#### [REQUIRED ACTION]
Below are records; reproduce exactly the lines from the one containing "grey brick H3:K3" through the end, both included, and only those.

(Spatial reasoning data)
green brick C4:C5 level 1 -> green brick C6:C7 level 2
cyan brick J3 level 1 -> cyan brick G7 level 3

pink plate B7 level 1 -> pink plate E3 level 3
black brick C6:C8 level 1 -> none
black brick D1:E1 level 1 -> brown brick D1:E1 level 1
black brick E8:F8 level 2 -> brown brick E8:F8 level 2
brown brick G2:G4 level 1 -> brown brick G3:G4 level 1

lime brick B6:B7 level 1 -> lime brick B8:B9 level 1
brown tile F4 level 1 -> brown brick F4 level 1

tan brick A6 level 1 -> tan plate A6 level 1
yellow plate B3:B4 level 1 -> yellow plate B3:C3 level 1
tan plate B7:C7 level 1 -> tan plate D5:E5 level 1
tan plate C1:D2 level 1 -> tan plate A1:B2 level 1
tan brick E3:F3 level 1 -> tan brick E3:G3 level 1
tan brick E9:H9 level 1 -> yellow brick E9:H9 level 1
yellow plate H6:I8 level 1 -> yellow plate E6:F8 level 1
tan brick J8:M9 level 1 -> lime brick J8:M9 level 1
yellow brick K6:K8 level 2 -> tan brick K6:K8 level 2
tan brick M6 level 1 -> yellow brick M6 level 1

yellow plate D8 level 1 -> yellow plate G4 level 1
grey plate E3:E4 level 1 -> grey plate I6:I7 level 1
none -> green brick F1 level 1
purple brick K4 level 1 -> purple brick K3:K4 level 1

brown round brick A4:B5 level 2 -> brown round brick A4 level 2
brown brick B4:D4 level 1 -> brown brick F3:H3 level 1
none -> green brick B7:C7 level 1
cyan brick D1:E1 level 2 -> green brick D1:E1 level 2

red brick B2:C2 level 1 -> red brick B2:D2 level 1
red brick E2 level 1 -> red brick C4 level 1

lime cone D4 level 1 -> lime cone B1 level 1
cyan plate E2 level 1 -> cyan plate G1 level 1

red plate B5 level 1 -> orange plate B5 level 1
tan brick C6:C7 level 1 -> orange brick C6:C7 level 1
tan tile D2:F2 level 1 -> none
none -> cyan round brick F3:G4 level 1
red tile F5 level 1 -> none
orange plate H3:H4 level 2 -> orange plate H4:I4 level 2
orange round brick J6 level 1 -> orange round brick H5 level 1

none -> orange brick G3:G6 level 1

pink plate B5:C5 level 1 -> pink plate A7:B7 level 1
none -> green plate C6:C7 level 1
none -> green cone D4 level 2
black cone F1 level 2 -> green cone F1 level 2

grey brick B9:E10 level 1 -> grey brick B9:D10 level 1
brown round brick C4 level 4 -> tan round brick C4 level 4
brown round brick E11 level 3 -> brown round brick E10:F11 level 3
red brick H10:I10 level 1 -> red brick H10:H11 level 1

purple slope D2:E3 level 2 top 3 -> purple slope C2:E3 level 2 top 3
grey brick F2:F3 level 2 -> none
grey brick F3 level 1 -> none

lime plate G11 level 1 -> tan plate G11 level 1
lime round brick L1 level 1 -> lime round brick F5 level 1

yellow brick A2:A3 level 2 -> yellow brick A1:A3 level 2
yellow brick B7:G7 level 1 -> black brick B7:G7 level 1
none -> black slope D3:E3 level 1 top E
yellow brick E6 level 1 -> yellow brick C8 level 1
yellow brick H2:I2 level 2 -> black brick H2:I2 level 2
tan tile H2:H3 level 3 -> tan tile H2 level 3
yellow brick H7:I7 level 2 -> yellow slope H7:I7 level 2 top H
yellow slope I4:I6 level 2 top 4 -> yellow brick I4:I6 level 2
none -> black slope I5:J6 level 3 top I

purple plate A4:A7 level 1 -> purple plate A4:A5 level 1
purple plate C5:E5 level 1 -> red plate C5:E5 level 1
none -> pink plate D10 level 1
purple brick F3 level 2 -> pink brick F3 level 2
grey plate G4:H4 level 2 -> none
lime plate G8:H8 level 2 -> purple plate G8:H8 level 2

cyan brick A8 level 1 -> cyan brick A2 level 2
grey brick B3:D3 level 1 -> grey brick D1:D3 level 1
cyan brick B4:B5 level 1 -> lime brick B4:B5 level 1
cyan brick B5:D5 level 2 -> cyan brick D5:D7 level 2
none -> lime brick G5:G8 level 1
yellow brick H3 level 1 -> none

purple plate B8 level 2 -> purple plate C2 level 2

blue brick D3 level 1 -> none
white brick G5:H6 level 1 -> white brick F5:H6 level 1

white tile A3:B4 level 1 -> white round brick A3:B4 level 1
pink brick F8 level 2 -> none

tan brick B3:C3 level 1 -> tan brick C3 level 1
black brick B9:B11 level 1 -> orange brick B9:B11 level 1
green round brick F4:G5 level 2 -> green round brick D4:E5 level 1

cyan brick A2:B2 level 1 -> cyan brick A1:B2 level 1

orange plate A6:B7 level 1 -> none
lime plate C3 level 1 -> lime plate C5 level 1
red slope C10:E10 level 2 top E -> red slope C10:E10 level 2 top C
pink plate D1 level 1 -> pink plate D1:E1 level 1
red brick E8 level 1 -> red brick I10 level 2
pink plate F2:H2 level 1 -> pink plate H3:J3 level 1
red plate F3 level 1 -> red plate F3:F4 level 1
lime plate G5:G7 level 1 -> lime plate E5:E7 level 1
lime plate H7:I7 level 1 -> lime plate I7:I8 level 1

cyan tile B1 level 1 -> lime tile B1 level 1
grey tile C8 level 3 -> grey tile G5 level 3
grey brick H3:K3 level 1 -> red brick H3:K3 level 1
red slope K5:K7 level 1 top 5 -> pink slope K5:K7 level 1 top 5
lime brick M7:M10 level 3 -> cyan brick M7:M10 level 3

#### [RESPONSE TO THIS TASK]
grey brick H3:K3 level 1 -> red brick H3:K3 level 1
red slope K5:K7 level 1 top 5 -> pink slope K5:K7 level 1 top 5
lime brick M7:M10 level 3 -> cyan brick M7:M10 level 3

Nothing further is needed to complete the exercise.